DATA SHOWN below:

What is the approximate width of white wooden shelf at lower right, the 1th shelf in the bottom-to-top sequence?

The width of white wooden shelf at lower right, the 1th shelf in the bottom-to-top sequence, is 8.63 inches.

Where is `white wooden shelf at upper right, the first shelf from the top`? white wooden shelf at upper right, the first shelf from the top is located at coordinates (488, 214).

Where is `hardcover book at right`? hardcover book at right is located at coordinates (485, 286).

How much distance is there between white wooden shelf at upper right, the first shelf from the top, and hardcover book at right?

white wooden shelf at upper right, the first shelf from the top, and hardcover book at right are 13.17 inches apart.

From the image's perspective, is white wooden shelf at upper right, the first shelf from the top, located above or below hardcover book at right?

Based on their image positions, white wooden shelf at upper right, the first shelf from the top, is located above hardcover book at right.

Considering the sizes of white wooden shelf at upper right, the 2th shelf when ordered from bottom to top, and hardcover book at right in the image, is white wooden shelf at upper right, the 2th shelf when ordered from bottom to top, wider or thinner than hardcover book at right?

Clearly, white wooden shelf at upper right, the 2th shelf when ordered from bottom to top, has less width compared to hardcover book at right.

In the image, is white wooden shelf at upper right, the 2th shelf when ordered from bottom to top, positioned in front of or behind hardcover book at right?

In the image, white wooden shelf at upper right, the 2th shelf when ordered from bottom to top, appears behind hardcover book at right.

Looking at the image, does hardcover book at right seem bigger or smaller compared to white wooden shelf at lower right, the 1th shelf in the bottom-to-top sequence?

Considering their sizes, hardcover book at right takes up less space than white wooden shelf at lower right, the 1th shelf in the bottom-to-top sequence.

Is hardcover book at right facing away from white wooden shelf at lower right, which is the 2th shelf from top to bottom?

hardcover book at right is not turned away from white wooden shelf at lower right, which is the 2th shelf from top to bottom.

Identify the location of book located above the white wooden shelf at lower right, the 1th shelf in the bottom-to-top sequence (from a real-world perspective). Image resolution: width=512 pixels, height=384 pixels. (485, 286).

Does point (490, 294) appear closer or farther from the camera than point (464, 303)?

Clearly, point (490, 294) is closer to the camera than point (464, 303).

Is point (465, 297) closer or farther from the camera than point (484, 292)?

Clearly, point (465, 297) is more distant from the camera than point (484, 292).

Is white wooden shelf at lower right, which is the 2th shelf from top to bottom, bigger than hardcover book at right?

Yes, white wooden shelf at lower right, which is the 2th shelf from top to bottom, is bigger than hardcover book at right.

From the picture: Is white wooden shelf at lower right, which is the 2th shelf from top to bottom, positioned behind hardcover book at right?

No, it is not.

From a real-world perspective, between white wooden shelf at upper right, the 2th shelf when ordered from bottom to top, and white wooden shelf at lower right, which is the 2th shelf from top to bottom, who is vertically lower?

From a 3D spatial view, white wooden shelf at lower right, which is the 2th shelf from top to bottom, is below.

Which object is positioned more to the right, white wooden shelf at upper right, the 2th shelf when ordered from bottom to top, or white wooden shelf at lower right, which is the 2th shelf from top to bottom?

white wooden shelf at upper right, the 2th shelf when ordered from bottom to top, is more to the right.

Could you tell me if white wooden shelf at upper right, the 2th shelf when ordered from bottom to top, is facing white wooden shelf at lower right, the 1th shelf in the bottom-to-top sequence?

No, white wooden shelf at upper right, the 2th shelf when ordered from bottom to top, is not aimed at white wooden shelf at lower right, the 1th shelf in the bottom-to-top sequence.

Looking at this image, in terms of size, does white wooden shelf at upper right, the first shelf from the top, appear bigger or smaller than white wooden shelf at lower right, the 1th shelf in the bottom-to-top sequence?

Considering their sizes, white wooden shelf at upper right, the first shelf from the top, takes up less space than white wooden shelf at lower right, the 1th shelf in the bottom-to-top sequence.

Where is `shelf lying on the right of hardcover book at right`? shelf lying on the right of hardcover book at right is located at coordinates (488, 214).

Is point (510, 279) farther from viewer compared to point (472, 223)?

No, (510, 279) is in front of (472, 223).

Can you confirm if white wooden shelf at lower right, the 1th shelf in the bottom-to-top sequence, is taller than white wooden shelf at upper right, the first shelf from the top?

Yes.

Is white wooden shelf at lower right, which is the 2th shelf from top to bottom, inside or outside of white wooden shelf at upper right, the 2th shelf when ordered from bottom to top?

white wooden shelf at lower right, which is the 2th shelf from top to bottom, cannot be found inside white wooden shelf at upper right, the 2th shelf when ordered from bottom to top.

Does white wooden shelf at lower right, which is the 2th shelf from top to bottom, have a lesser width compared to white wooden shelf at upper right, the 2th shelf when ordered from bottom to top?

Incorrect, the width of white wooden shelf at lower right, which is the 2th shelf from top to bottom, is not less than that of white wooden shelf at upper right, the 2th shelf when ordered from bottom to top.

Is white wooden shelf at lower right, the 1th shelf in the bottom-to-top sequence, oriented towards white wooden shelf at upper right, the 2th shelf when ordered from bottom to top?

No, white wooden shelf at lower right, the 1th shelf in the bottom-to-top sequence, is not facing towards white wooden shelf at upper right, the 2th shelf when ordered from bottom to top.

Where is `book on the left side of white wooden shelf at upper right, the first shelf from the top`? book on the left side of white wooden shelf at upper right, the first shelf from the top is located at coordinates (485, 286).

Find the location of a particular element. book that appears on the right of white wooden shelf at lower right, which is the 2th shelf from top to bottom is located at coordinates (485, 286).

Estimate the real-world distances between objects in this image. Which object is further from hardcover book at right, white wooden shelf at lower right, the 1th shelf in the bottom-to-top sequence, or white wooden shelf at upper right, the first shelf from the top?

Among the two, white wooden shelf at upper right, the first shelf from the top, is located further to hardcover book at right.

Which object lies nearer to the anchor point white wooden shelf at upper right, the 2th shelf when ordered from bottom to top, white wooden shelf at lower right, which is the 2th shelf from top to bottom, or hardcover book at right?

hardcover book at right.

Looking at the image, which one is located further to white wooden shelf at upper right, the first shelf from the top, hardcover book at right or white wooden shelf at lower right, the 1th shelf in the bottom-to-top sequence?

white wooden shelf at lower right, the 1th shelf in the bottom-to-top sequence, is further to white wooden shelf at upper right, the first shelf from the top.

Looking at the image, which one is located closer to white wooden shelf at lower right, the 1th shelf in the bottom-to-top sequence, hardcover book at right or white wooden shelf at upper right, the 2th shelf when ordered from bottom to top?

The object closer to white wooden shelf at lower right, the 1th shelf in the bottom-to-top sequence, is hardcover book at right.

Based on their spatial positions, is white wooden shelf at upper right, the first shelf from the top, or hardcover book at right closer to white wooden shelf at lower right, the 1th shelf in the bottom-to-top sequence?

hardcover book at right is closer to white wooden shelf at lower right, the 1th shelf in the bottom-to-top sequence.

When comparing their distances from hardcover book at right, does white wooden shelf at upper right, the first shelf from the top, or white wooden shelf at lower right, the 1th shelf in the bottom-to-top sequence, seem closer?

End of DATA SHOWN.

§ YOUR TASK: Duplicate the rows above, everything from the line containing "Could you tell" down to the line containing "No, (510, 279) is in front of (472, 223).", both included.

§ OUTPUT:
Could you tell me if white wooden shelf at upper right, the 2th shelf when ordered from bottom to top, is facing white wooden shelf at lower right, the 1th shelf in the bottom-to-top sequence?

No, white wooden shelf at upper right, the 2th shelf when ordered from bottom to top, is not aimed at white wooden shelf at lower right, the 1th shelf in the bottom-to-top sequence.

Looking at this image, in terms of size, does white wooden shelf at upper right, the first shelf from the top, appear bigger or smaller than white wooden shelf at lower right, the 1th shelf in the bottom-to-top sequence?

Considering their sizes, white wooden shelf at upper right, the first shelf from the top, takes up less space than white wooden shelf at lower right, the 1th shelf in the bottom-to-top sequence.

Where is `shelf lying on the right of hardcover book at right`? shelf lying on the right of hardcover book at right is located at coordinates (488, 214).

Is point (510, 279) farther from viewer compared to point (472, 223)?

No, (510, 279) is in front of (472, 223).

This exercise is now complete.